→ **What is required**: Scan the data below. Pull out each line where "green" occurs.

[Stored data entries]

☆ ☆ ☆ ☆

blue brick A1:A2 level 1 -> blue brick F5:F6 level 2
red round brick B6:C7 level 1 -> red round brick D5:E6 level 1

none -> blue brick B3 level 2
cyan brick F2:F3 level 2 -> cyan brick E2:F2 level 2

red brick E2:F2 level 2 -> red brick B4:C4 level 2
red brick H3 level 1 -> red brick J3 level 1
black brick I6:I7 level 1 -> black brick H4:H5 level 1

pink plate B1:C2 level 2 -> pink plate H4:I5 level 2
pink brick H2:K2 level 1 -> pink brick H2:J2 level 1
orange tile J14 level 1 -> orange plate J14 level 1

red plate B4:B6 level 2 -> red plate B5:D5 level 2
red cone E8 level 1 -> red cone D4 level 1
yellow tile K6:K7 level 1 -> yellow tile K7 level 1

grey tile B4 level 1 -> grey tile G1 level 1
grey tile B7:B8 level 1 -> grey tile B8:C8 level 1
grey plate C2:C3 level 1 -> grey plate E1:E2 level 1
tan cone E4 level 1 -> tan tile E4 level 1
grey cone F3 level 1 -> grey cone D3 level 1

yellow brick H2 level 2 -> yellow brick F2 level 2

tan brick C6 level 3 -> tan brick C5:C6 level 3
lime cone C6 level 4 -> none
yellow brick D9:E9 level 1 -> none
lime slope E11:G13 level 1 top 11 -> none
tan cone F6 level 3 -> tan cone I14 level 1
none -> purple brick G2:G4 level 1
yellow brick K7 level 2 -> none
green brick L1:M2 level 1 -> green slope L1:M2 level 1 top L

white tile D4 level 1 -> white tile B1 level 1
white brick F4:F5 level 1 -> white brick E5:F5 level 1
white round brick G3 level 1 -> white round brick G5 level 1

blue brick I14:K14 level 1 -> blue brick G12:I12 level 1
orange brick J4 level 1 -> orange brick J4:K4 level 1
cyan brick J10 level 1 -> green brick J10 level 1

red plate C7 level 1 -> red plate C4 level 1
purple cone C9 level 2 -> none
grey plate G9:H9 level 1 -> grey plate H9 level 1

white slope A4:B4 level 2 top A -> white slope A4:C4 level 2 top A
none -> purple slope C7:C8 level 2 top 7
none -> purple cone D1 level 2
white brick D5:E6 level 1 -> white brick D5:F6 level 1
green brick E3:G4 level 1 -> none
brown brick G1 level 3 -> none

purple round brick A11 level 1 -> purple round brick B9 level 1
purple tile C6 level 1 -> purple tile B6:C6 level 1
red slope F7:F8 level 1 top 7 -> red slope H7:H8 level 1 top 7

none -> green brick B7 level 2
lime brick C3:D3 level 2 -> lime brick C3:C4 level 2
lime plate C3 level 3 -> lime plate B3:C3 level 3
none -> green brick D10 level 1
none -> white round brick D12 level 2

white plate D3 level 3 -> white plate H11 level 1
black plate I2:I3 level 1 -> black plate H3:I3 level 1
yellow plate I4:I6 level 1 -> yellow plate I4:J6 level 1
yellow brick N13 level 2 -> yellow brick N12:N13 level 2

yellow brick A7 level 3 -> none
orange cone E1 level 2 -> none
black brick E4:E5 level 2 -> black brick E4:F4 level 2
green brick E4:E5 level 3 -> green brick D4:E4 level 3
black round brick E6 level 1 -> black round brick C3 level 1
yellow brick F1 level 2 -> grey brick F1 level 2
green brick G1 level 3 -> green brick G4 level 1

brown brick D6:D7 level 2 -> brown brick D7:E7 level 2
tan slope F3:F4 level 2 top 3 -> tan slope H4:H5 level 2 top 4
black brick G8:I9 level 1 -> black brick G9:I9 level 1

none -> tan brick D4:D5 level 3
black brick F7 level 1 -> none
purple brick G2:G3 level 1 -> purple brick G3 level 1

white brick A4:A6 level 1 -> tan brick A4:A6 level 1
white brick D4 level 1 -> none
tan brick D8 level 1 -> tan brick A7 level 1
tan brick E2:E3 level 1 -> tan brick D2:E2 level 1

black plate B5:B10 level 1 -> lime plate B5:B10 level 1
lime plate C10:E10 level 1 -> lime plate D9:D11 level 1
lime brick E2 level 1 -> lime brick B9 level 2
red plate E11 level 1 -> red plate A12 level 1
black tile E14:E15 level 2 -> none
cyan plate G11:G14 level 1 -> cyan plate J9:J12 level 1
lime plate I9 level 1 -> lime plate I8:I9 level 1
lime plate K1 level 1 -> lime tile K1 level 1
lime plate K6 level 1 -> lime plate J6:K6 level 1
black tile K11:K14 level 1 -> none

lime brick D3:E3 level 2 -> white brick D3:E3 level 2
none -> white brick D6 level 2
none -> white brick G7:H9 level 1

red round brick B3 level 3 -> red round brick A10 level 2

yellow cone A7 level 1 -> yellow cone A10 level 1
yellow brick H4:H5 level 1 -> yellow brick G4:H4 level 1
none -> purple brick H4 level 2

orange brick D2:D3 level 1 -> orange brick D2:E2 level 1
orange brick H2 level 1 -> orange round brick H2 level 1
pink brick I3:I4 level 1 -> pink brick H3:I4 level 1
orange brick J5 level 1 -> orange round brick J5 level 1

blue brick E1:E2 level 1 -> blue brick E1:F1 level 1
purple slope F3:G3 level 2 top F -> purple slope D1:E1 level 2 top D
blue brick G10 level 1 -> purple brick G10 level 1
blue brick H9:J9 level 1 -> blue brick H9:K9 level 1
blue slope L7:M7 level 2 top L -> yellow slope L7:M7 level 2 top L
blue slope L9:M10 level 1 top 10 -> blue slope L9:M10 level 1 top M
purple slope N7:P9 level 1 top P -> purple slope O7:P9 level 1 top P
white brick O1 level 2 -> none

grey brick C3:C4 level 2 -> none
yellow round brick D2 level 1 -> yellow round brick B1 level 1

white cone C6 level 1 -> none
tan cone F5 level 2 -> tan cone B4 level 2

☆ ☆ ☆ ☆

→ **Expected answer**:
green brick L1:M2 level 1 -> green slope L1:M2 level 1 top L
cyan brick J10 level 1 -> green brick J10 level 1
green brick E3:G4 level 1 -> none
none -> green brick B7 level 2
none -> green brick D10 level 1
green brick E4:E5 level 3 -> green brick D4:E4 level 3
green brick G1 level 3 -> green brick G4 level 1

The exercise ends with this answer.